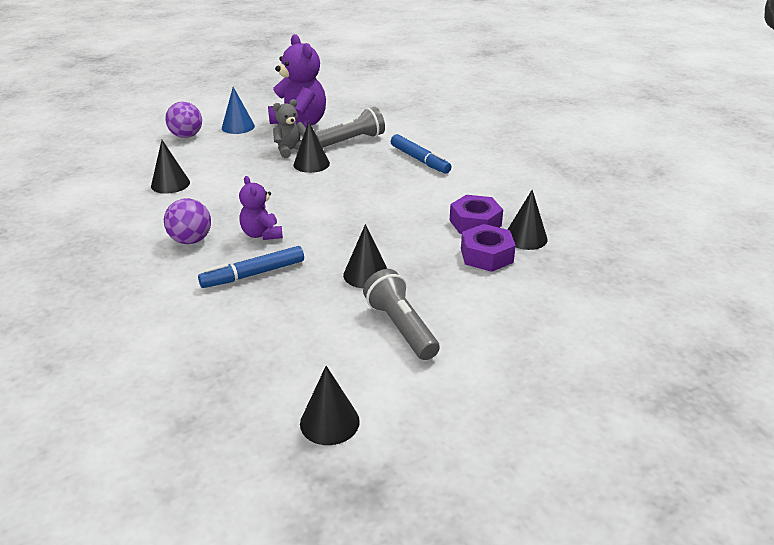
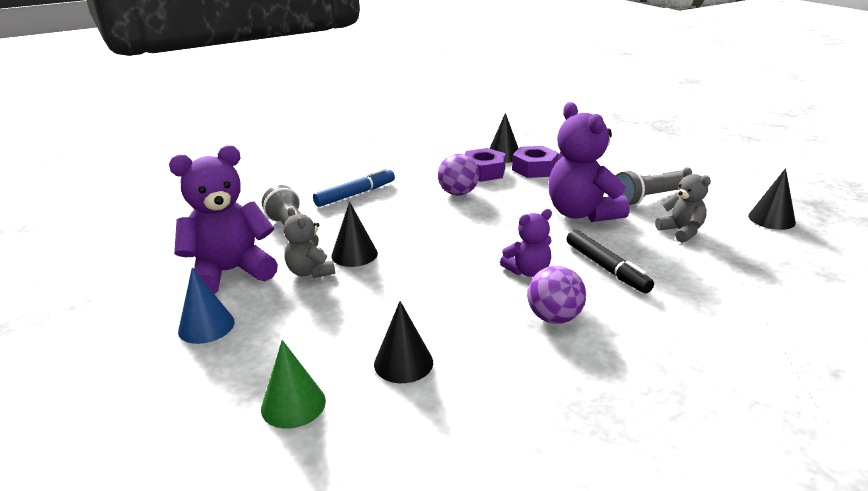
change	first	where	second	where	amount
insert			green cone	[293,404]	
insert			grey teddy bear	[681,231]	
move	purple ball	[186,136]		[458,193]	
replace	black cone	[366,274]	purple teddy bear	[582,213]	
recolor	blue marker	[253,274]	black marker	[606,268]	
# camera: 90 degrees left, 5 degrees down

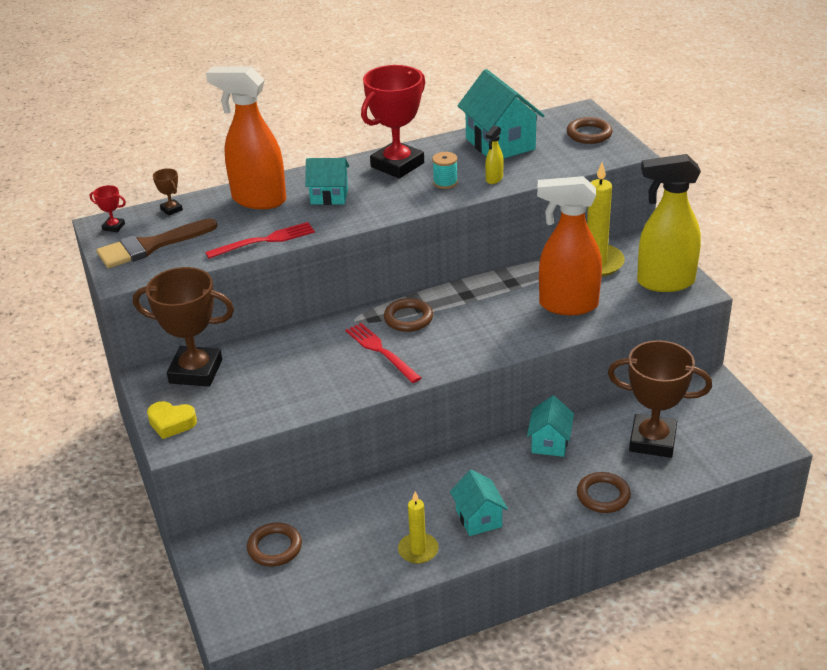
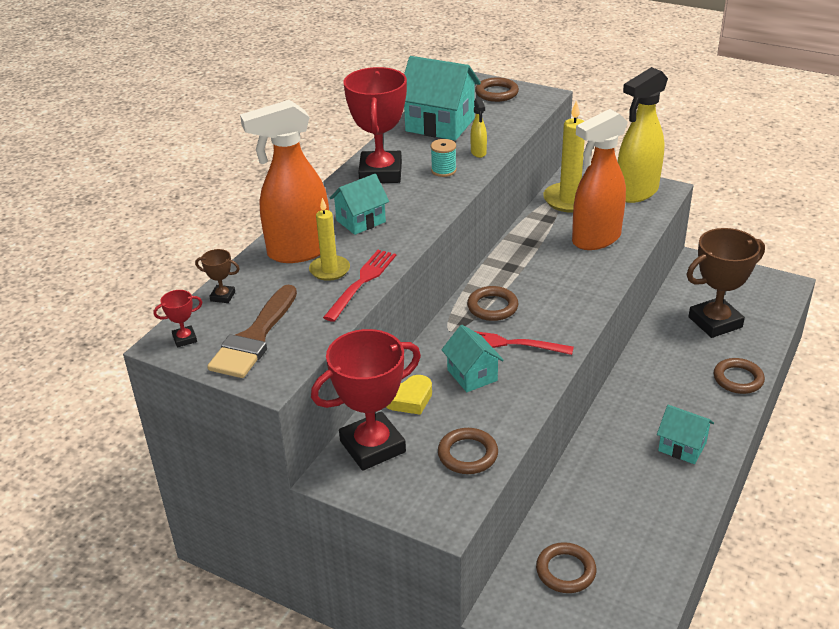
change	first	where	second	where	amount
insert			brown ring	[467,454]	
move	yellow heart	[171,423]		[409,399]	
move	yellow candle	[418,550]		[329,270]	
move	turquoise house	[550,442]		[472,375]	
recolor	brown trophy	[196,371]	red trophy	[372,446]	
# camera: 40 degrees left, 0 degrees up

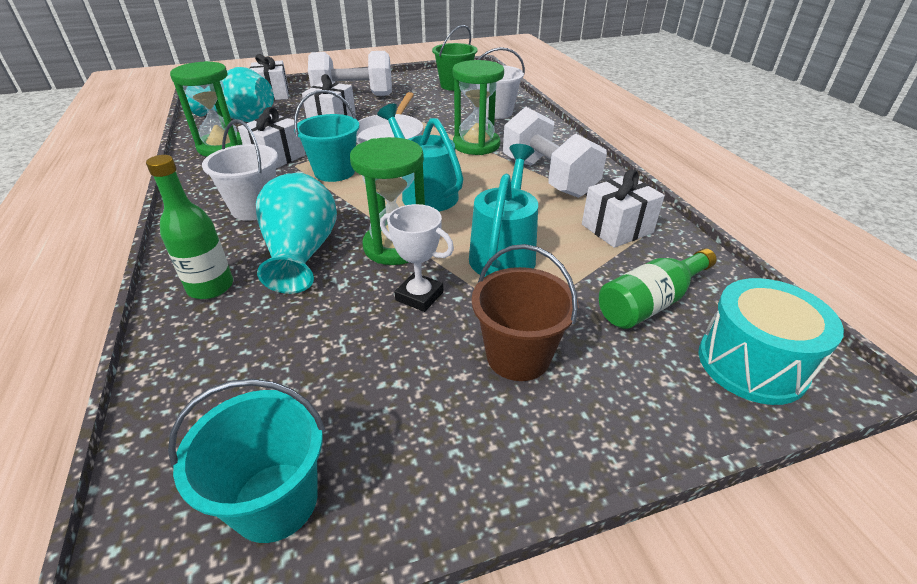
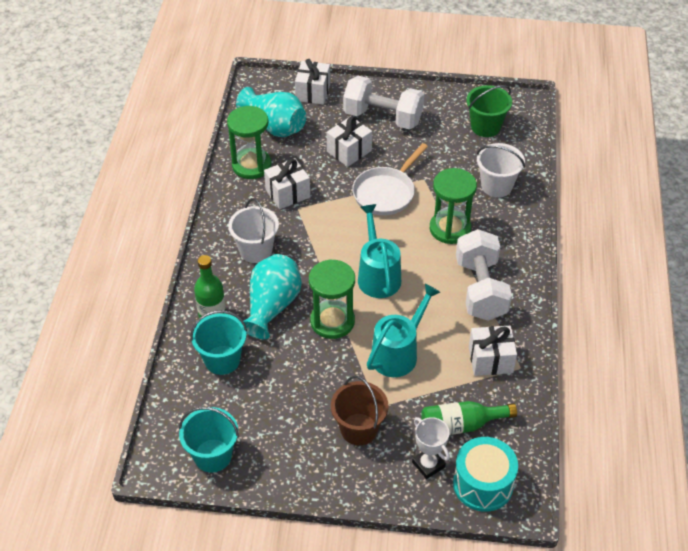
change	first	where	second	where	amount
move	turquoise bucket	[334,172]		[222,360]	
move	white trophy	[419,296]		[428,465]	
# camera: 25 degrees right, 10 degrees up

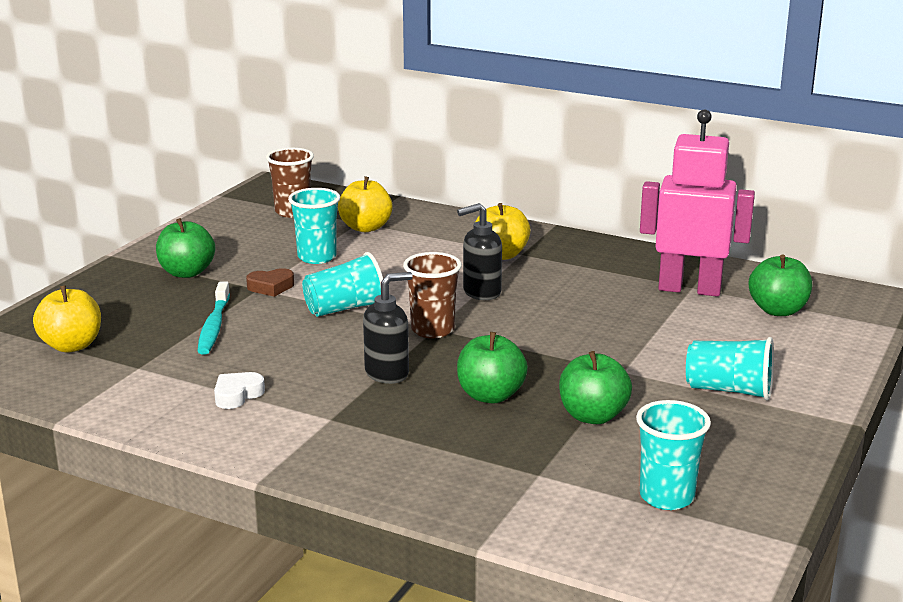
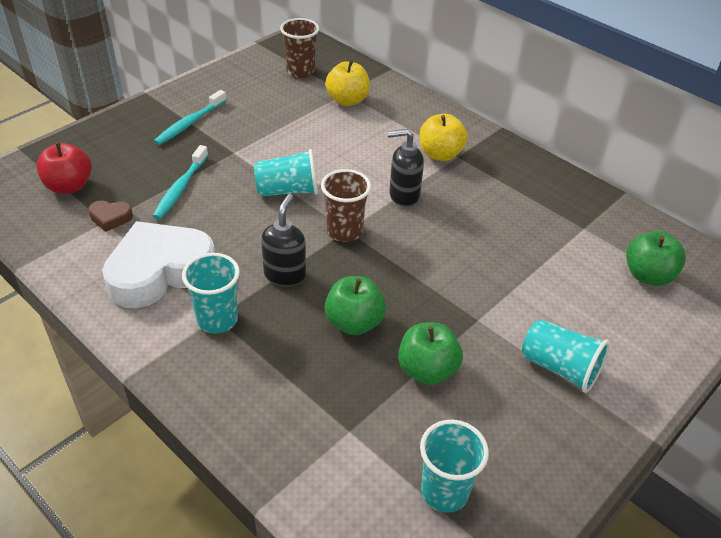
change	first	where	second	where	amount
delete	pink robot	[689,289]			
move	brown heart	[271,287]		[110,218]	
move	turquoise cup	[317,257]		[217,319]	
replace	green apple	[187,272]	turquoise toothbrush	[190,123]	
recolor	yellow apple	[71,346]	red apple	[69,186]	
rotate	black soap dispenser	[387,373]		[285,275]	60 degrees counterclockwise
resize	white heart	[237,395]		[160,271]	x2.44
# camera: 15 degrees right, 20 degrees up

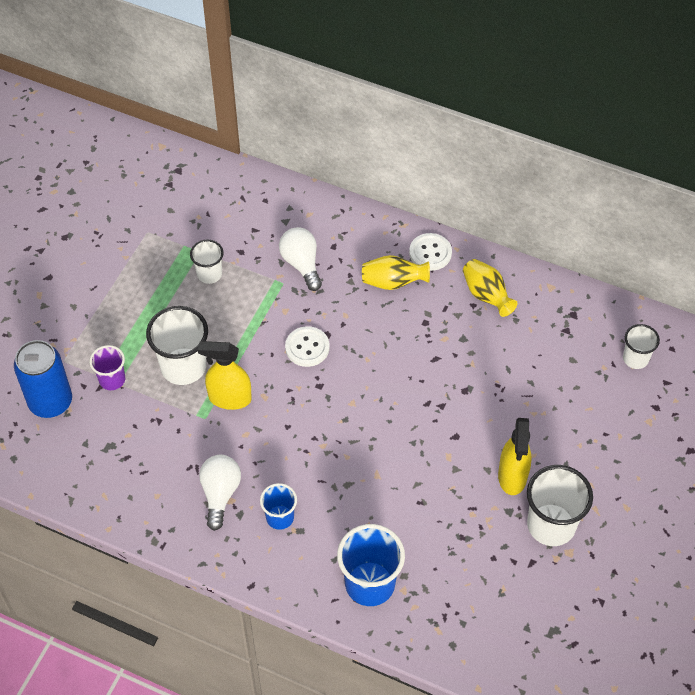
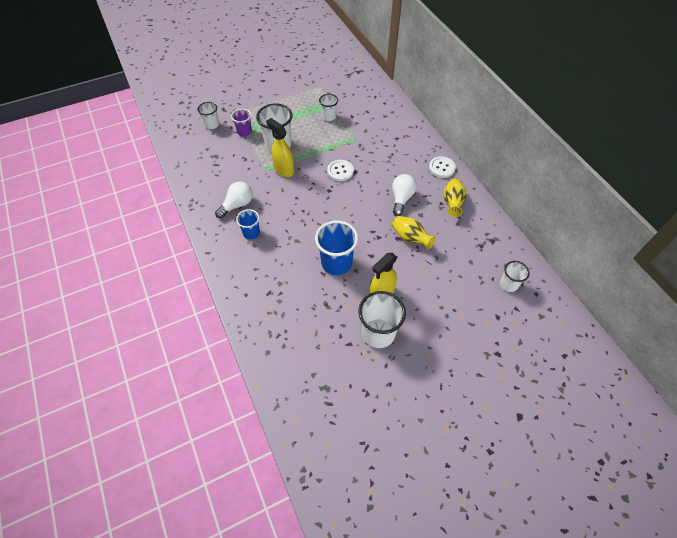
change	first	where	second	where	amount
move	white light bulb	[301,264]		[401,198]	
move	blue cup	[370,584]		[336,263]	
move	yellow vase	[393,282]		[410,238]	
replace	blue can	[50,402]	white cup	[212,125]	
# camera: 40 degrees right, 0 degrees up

☆ ☆ ☆ ☆ ☆ ☆ ☆

Please return exactly the lines above, from where the listing starts to the line holding "# camera: 25 degrees right, 10 degrees up", inclusive, with the pictures omitted.

change	first	where	second	where	amount
insert			green cone	[293,404]	
insert			grey teddy bear	[681,231]	
move	purple ball	[186,136]		[458,193]	
replace	black cone	[366,274]	purple teddy bear	[582,213]	
recolor	blue marker	[253,274]	black marker	[606,268]	
# camera: 90 degrees left, 5 degrees down

change	first	where	second	where	amount
insert			brown ring	[467,454]	
move	yellow heart	[171,423]		[409,399]	
move	yellow candle	[418,550]		[329,270]	
move	turquoise house	[550,442]		[472,375]	
recolor	brown trophy	[196,371]	red trophy	[372,446]	
# camera: 40 degrees left, 0 degrees up

change	first	where	second	where	amount
move	turquoise bucket	[334,172]		[222,360]	
move	white trophy	[419,296]		[428,465]	
# camera: 25 degrees right, 10 degrees up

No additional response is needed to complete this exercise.